- RECORDED DATA:
----------------------------------------

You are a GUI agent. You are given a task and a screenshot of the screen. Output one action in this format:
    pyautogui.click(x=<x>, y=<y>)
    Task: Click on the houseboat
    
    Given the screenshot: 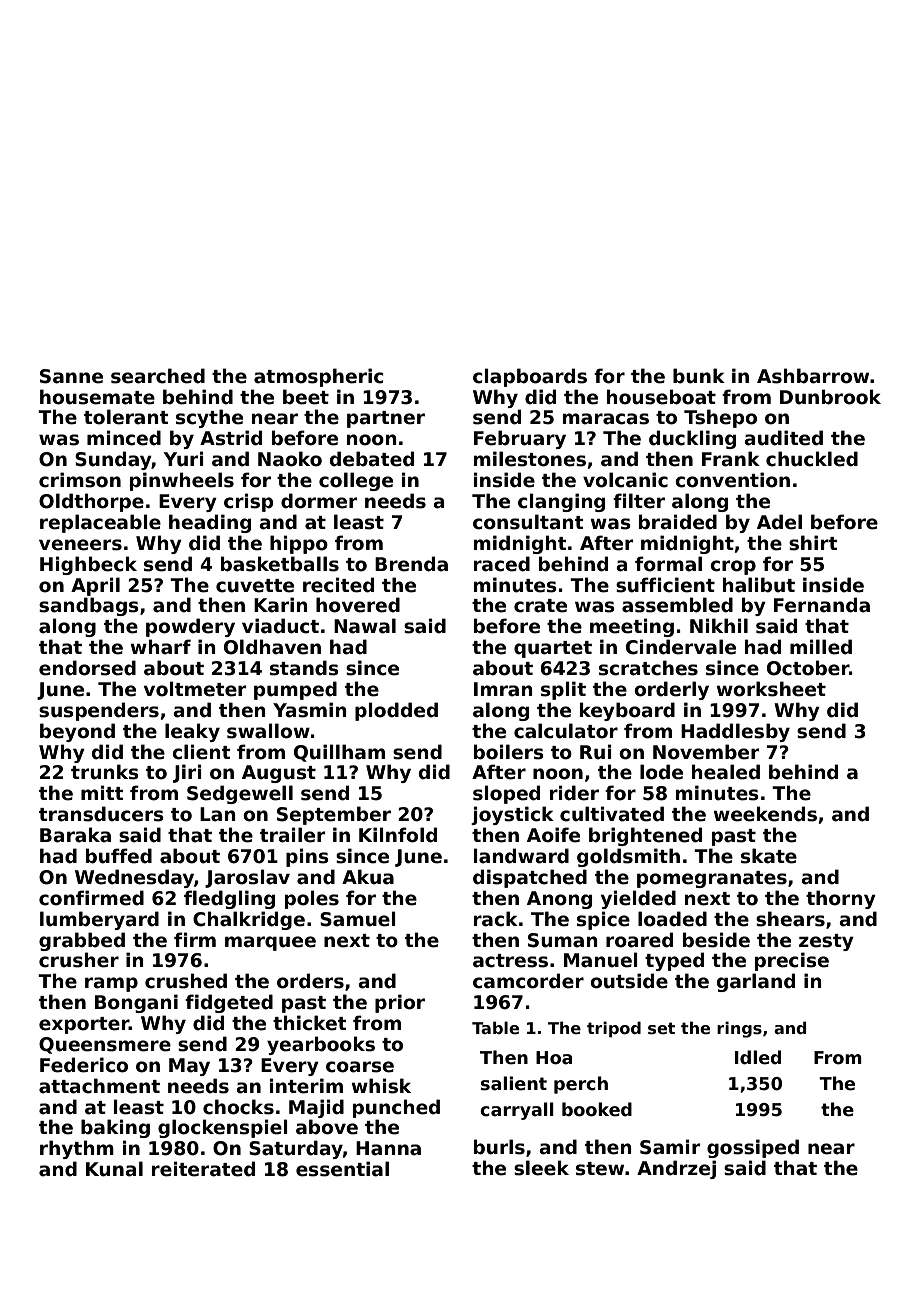 What is the action you would take?
    pyautogui.click(x=661, y=397)
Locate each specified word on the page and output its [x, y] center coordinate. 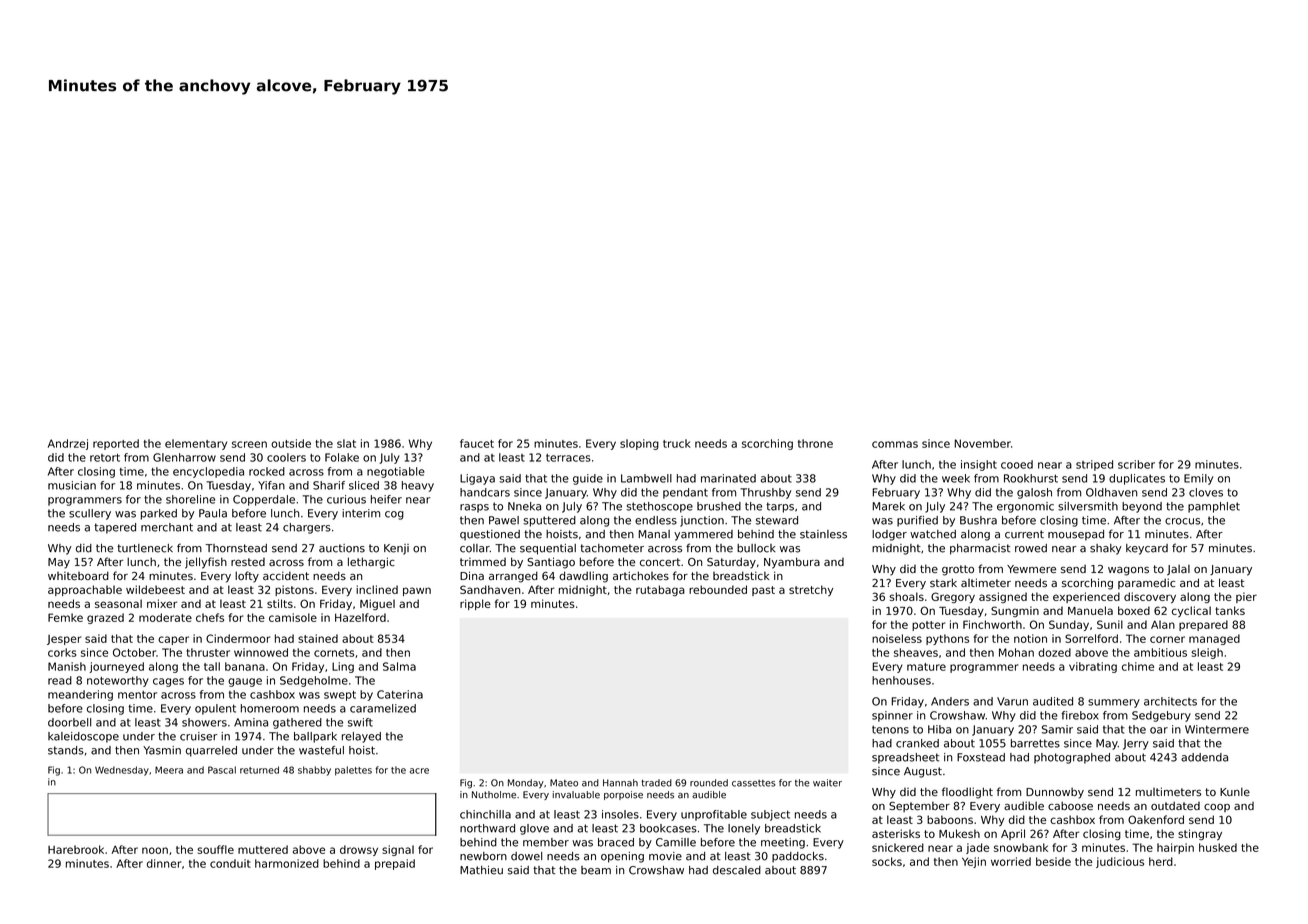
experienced [1086, 597]
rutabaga [660, 590]
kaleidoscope [83, 737]
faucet [477, 443]
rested [248, 562]
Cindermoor [238, 638]
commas [895, 444]
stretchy [811, 590]
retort [105, 458]
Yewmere [1031, 569]
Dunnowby [1055, 793]
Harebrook [76, 849]
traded [656, 783]
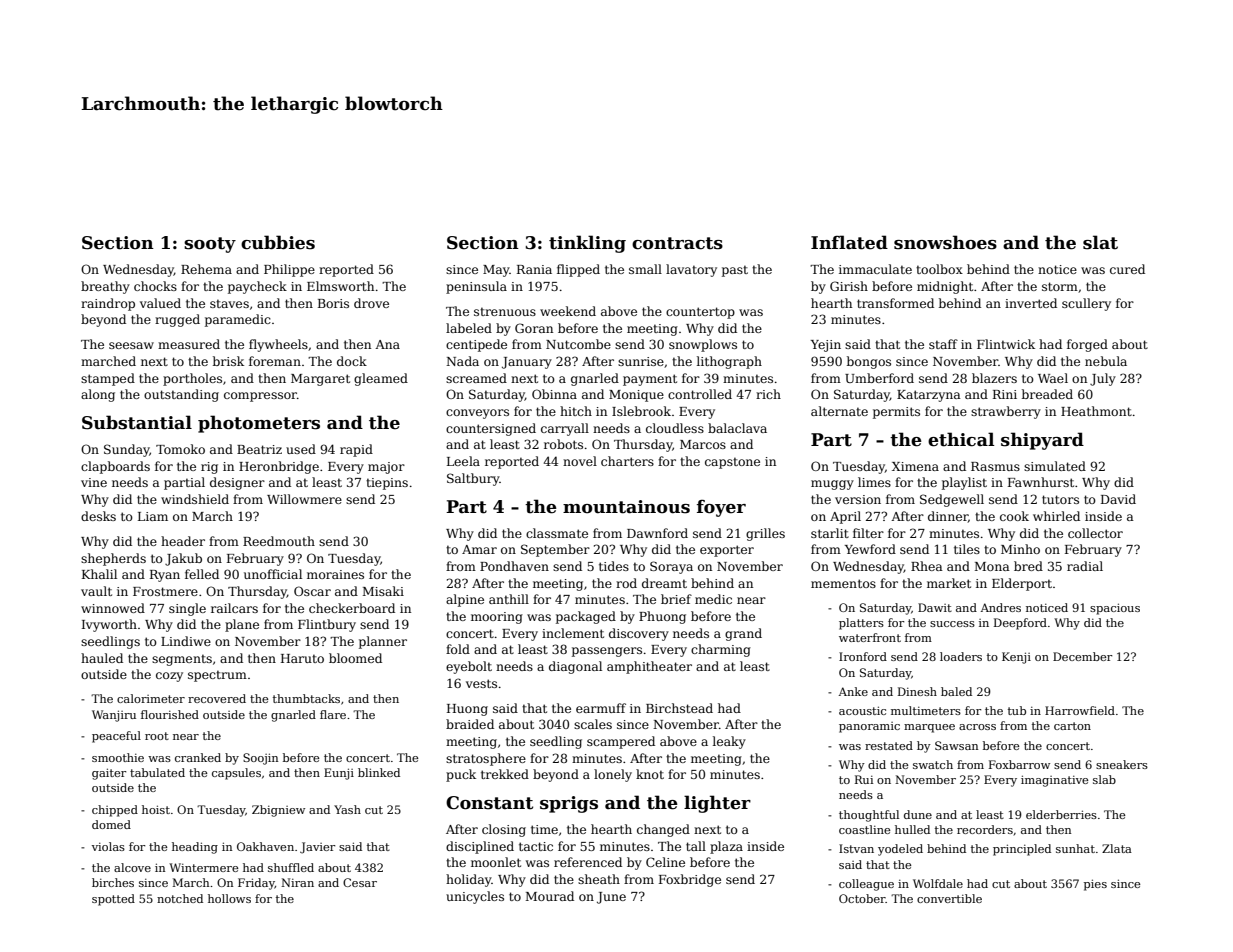 This screenshot has width=1233, height=952. What do you see at coordinates (1100, 242) in the screenshot?
I see `slat` at bounding box center [1100, 242].
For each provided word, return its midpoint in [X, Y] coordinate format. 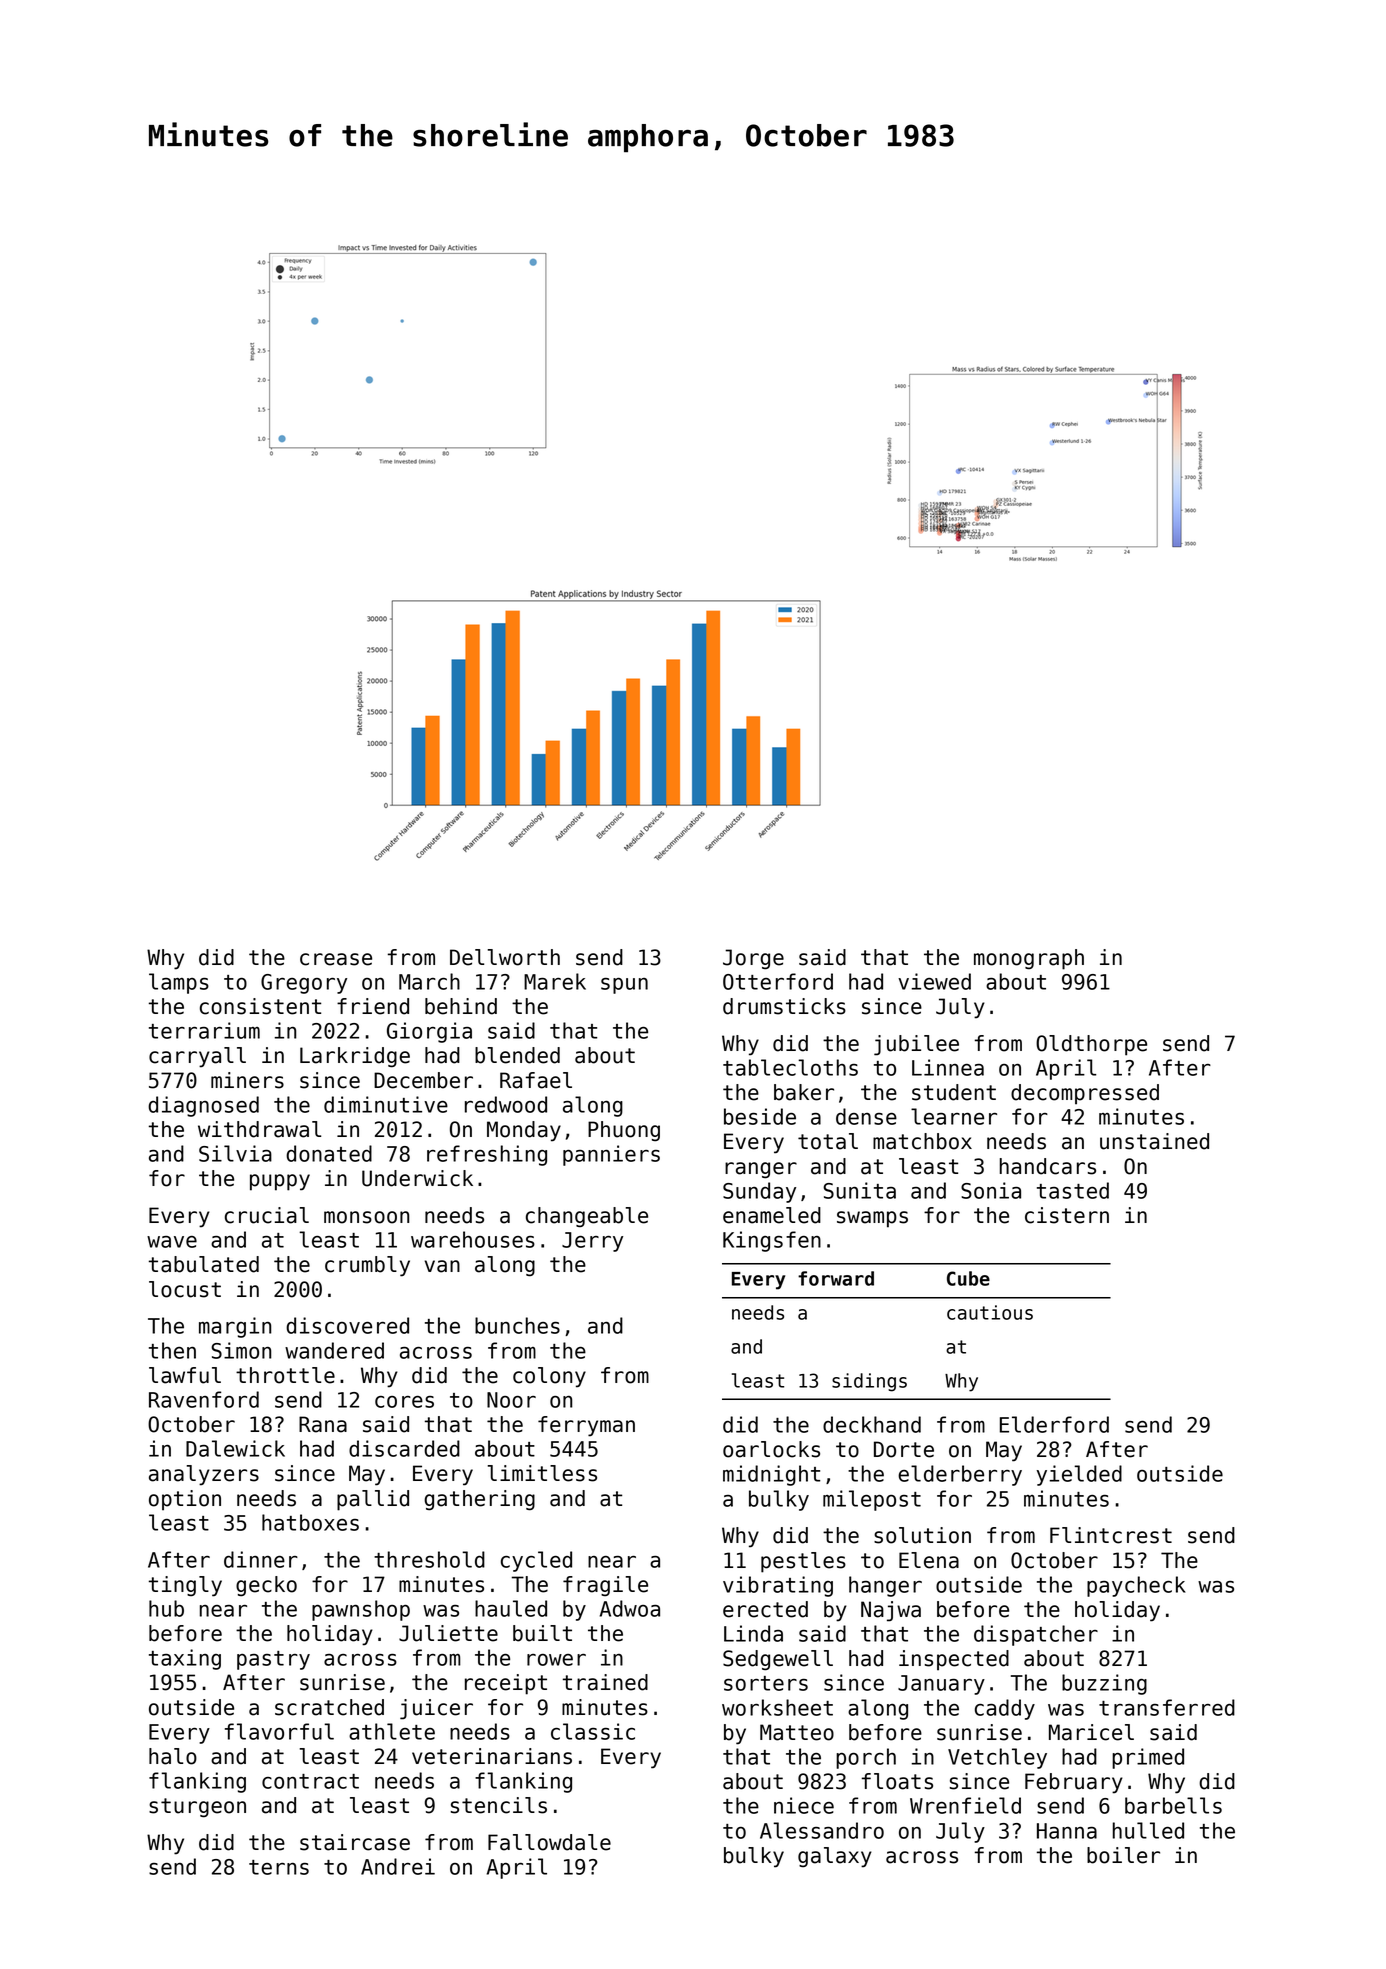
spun [624, 986]
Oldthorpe [1091, 1045]
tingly [185, 1586]
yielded [1079, 1475]
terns [279, 1867]
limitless [542, 1473]
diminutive [386, 1104]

----------------------------------------

- WORK TO BE COMPLETED:
Copy the records exactly, from the line with "rutabaga [660, 590]" up to and including the last line of the records, and leave the pictures out.

- EXERCISE SOLUTION:
rutabaga [660, 590]
kaleidoscope [83, 737]
faucet [477, 443]
rested [248, 562]
Cindermoor [238, 638]
commas [895, 444]
stretchy [811, 590]
retort [105, 458]
Yewmere [1031, 569]
Dunnowby [1055, 793]
Harebrook [76, 849]
traded [656, 783]
 This screenshot has width=1233, height=952. What do you see at coordinates (1100, 242) in the screenshot?
I see `slat` at bounding box center [1100, 242].
For each provided word, return its midpoint in [X, Y] coordinate format. 
spun [624, 986]
Oldthorpe [1091, 1045]
tingly [185, 1586]
yielded [1079, 1475]
terns [279, 1867]
limitless [542, 1473]
diminutive [386, 1104]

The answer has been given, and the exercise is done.